##### Data for review

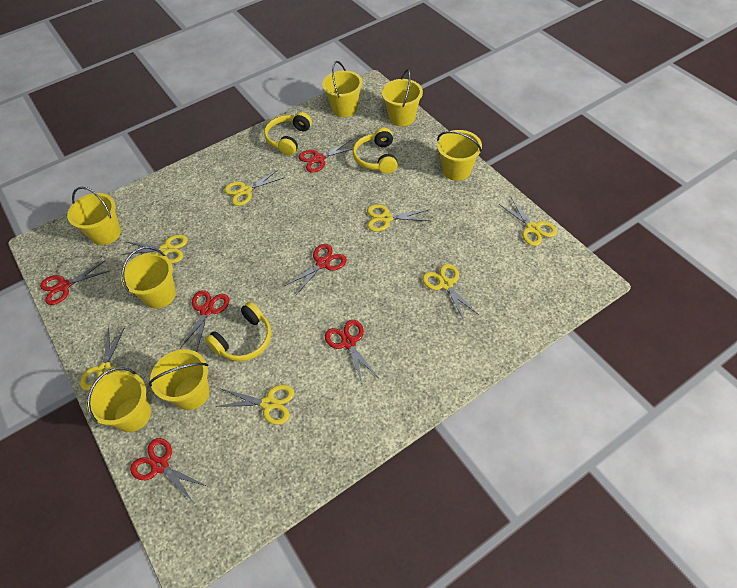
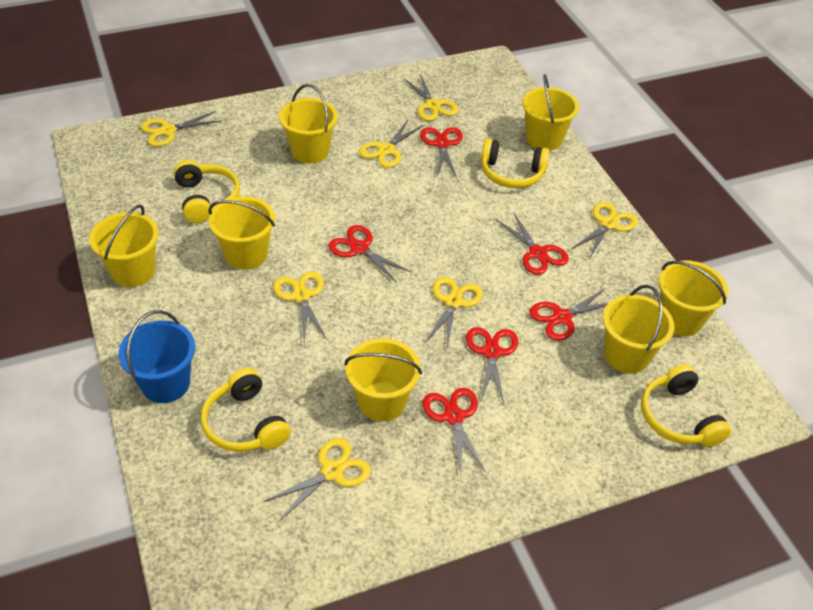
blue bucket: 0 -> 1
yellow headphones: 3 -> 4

##########
##### Data for review

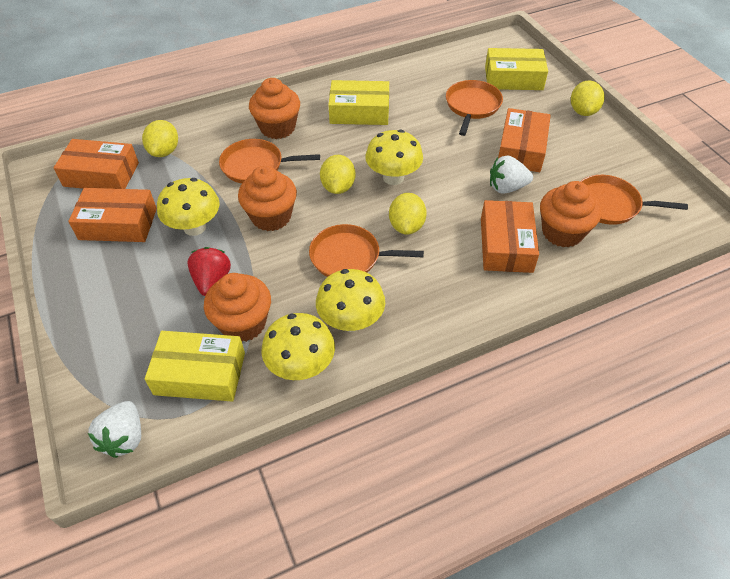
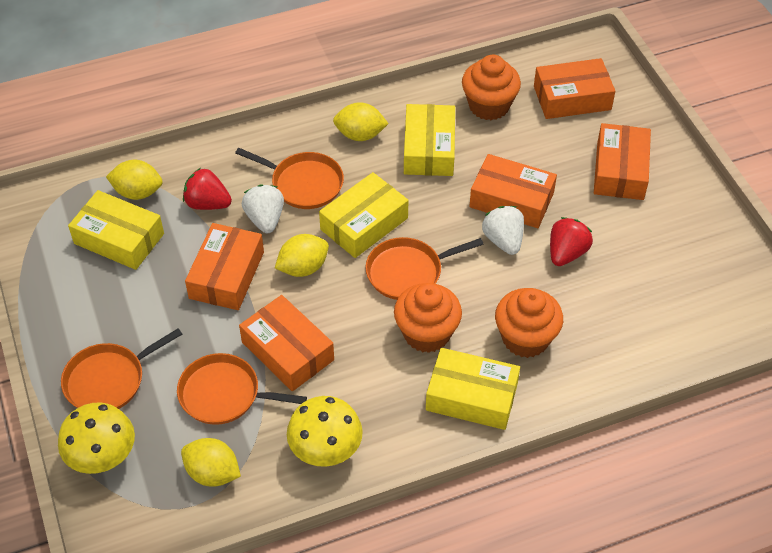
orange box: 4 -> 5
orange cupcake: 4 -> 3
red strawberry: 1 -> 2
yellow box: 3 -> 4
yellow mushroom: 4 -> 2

##########
##### Data for review

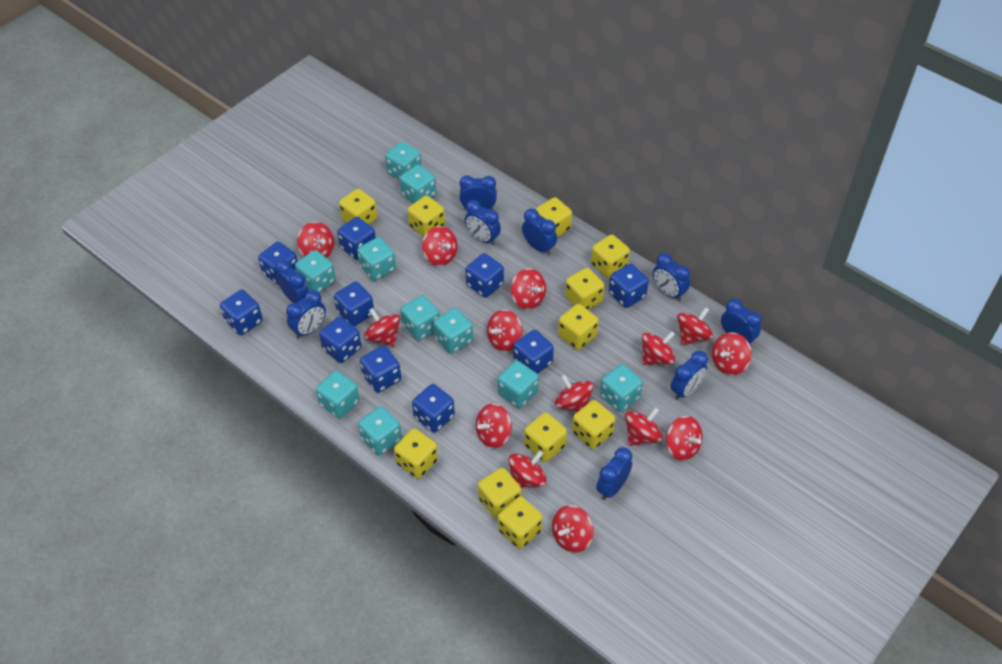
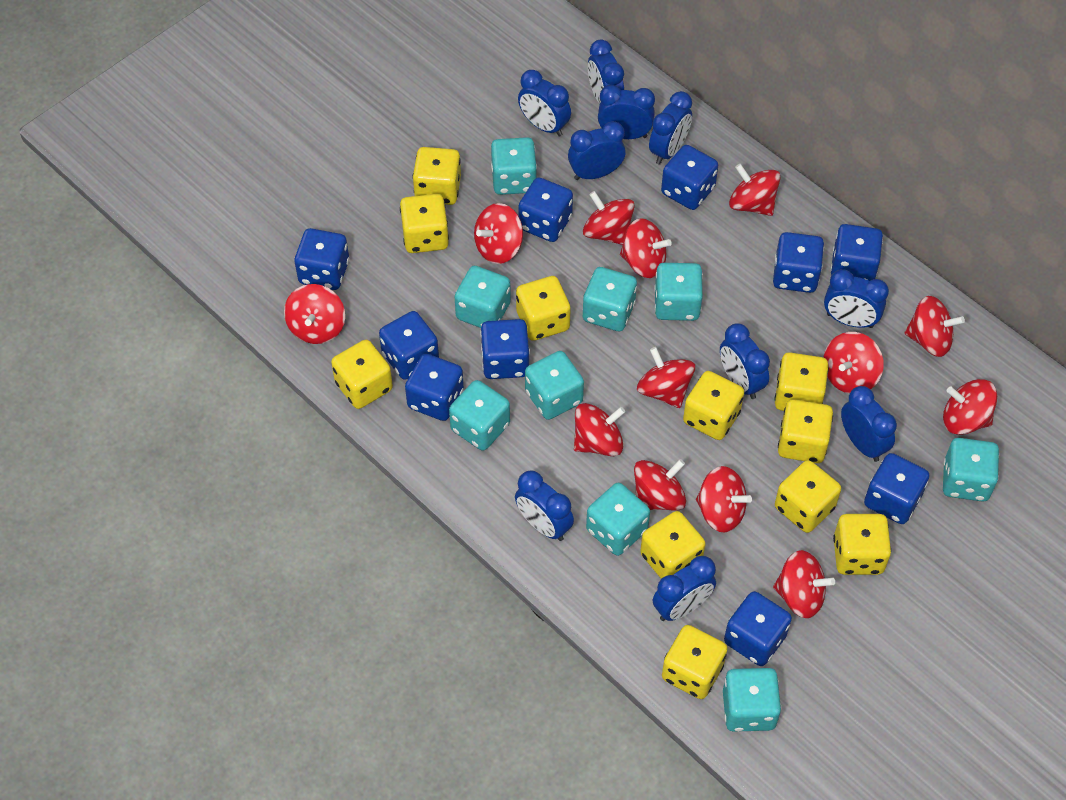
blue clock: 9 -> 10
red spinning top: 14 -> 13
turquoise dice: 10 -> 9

##########

The task
Look through the material above and print exactly the lines from the one containing "orange cupcake: 4 -> 3" to the one containing "yellow mushroom: 4 -> 2", both included, and nothing more.

Expected answer
orange cupcake: 4 -> 3
red strawberry: 1 -> 2
yellow box: 3 -> 4
yellow mushroom: 4 -> 2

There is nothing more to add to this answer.